● **WORK REQUEST**: The entries below are to be repeated exactly, and their pictures left out.
---*---
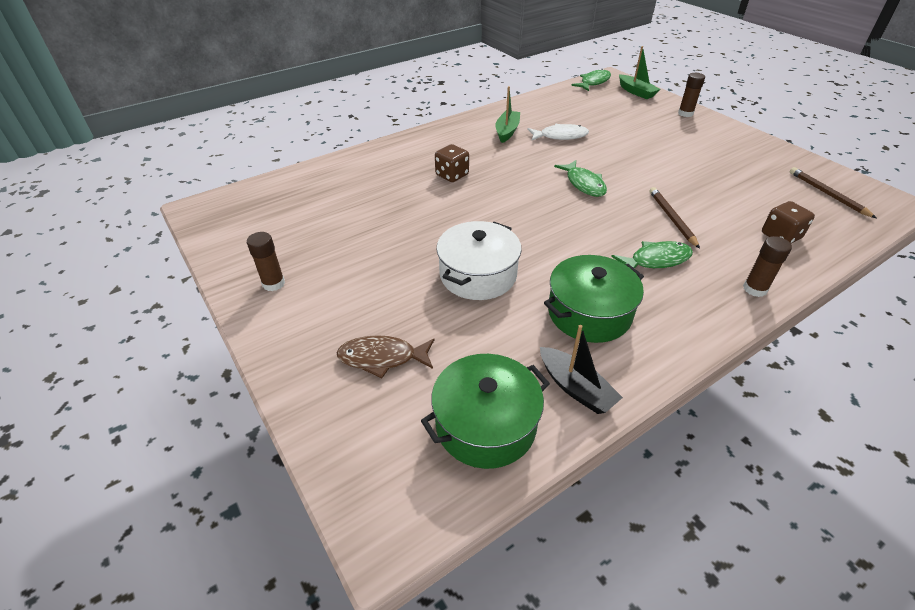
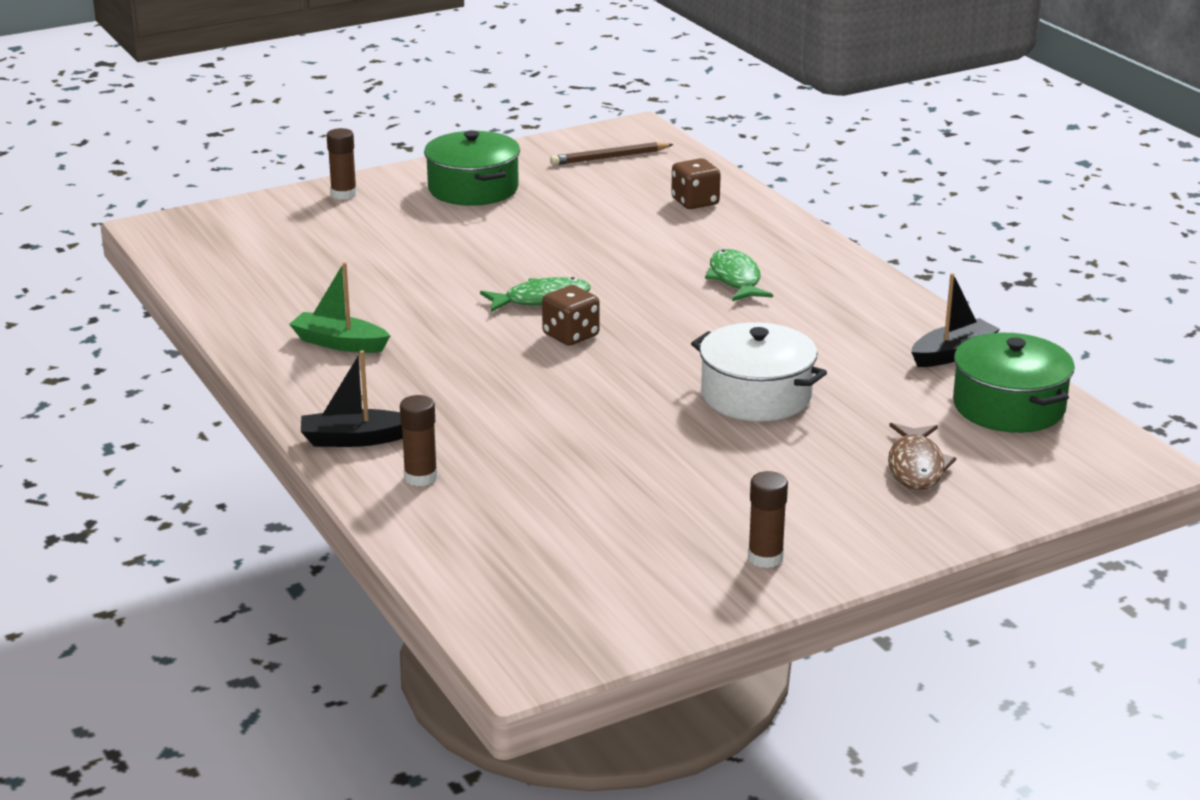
camera: 85 degrees left, 15 degrees down
brown dice [435,144,469,182] -> brown dice moved to [542,285,600,345]
white fish [527,124,589,141] -> none
green pot [544,255,644,343] -> green pot moved to [424,130,520,206]
green fish [571,69,611,91] -> none
green boat [619,46,660,99] -> none
brown pencil [650,187,700,249] -> none
brown glue stick [743,236,792,297] -> brown glue stick moved to [400,395,438,486]
none -> black boat [301,350,403,447]

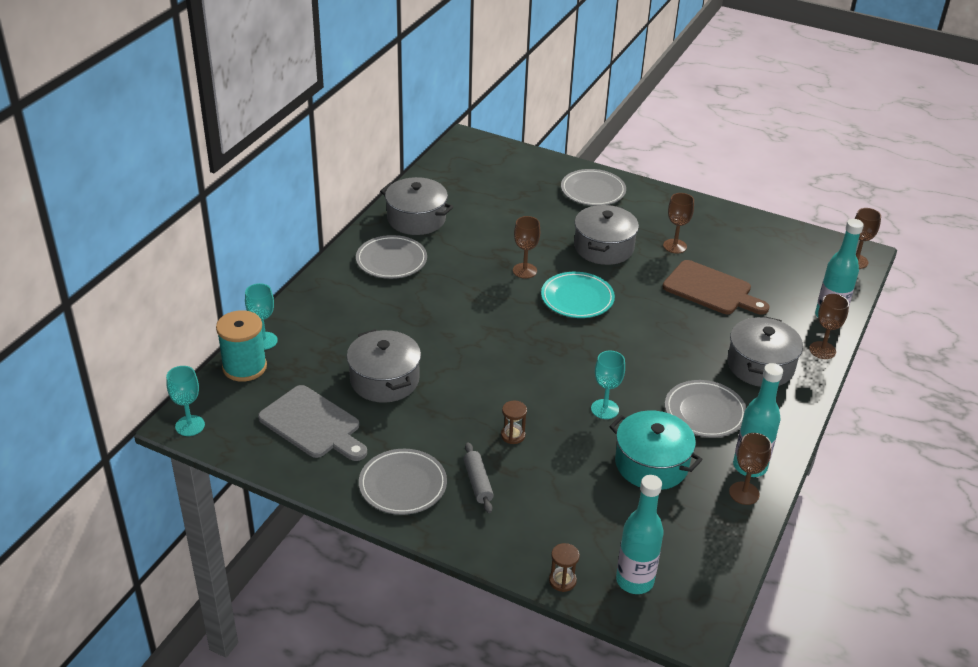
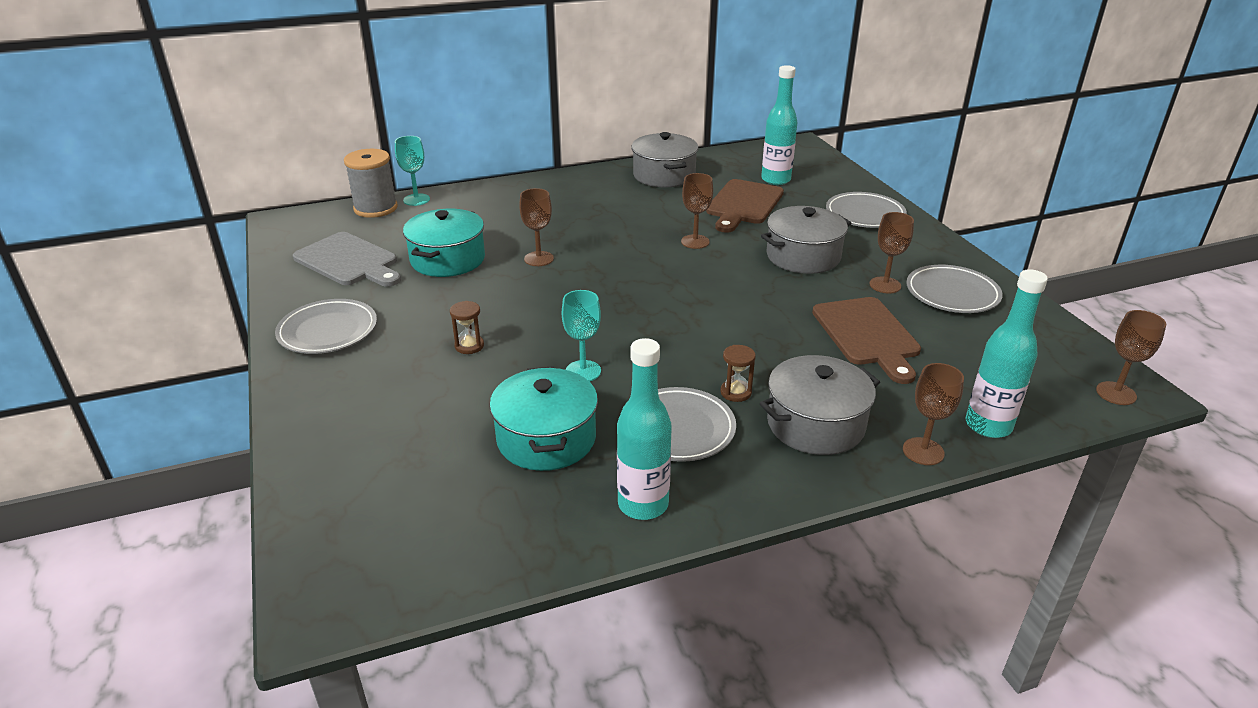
camera: 45 degrees right, 5 degrees down
turquoise goblet [166,366,205,436] -> none
turquoise spool [216,310,267,382] -> grey spool [344,149,398,218]
grey cutting board [258,385,367,461] -> grey cutting board turned 45 degrees counterclockwise [293,232,401,287]
grey pot [347,329,421,403] -> turquoise pot [403,209,485,277]
grey plate [356,235,427,279] -> grey plate moved to [906,265,1003,313]
grey rolling pin [464,442,494,513] -> none
turquoise plate [541,272,615,318] -> none
brown hourglass [549,543,580,592] -> brown hourglass moved to [720,345,756,402]
turquoise bottle [616,475,664,594] -> turquoise bottle moved to [761,65,797,185]
brown goblet [729,433,771,505] -> brown goblet moved to [519,188,554,266]
none -> brown cutting board [706,179,784,233]

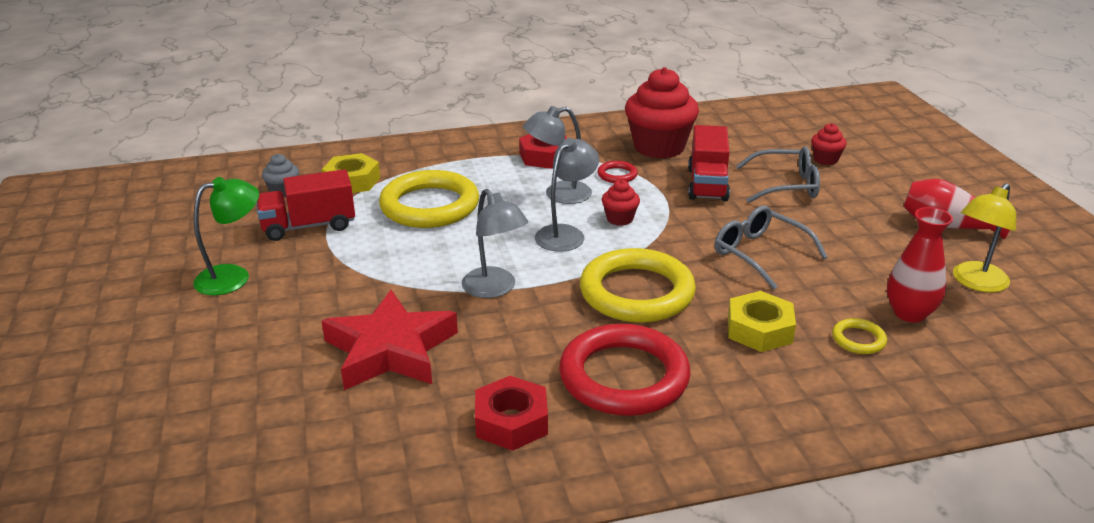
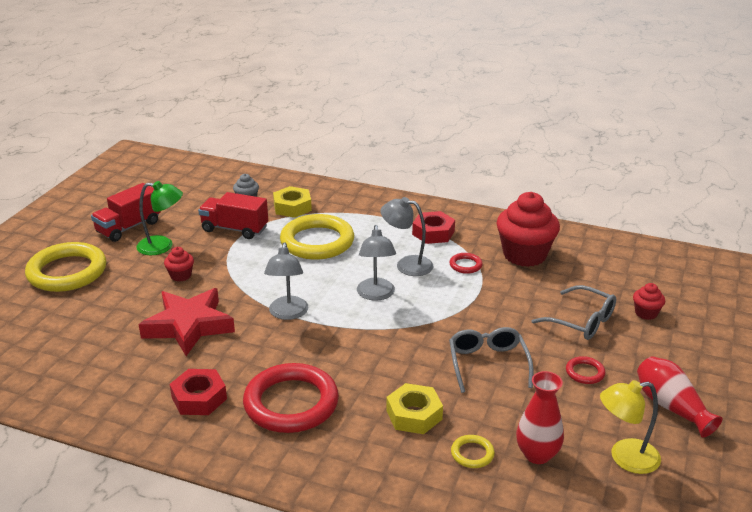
camera: 35 degrees right, 0 degrees up
grey lamp [535,138,599,252] -> grey lamp turned 105 degrees clockwise [357,225,396,301]
yellow ring [580,248,696,323] -> yellow ring moved to [25,242,106,292]
red cupcake [602,180,640,226] -> red cupcake moved to [164,247,194,282]
red truck [688,125,730,201] -> red truck moved to [91,183,161,242]
none -> red ring [566,356,606,384]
---*---
● **FINISHED EXERCISE**:
camera: 85 degrees left, 15 degrees down
brown dice [435,144,469,182] -> brown dice moved to [542,285,600,345]
white fish [527,124,589,141] -> none
green pot [544,255,644,343] -> green pot moved to [424,130,520,206]
green fish [571,69,611,91] -> none
green boat [619,46,660,99] -> none
brown pencil [650,187,700,249] -> none
brown glue stick [743,236,792,297] -> brown glue stick moved to [400,395,438,486]
none -> black boat [301,350,403,447]

camera: 45 degrees right, 5 degrees down
turquoise goblet [166,366,205,436] -> none
turquoise spool [216,310,267,382] -> grey spool [344,149,398,218]
grey cutting board [258,385,367,461] -> grey cutting board turned 45 degrees counterclockwise [293,232,401,287]
grey pot [347,329,421,403] -> turquoise pot [403,209,485,277]
grey plate [356,235,427,279] -> grey plate moved to [906,265,1003,313]
grey rolling pin [464,442,494,513] -> none
turquoise plate [541,272,615,318] -> none
brown hourglass [549,543,580,592] -> brown hourglass moved to [720,345,756,402]
turquoise bottle [616,475,664,594] -> turquoise bottle moved to [761,65,797,185]
brown goblet [729,433,771,505] -> brown goblet moved to [519,188,554,266]
none -> brown cutting board [706,179,784,233]

camera: 35 degrees right, 0 degrees up
grey lamp [535,138,599,252] -> grey lamp turned 105 degrees clockwise [357,225,396,301]
yellow ring [580,248,696,323] -> yellow ring moved to [25,242,106,292]
red cupcake [602,180,640,226] -> red cupcake moved to [164,247,194,282]
red truck [688,125,730,201] -> red truck moved to [91,183,161,242]
none -> red ring [566,356,606,384]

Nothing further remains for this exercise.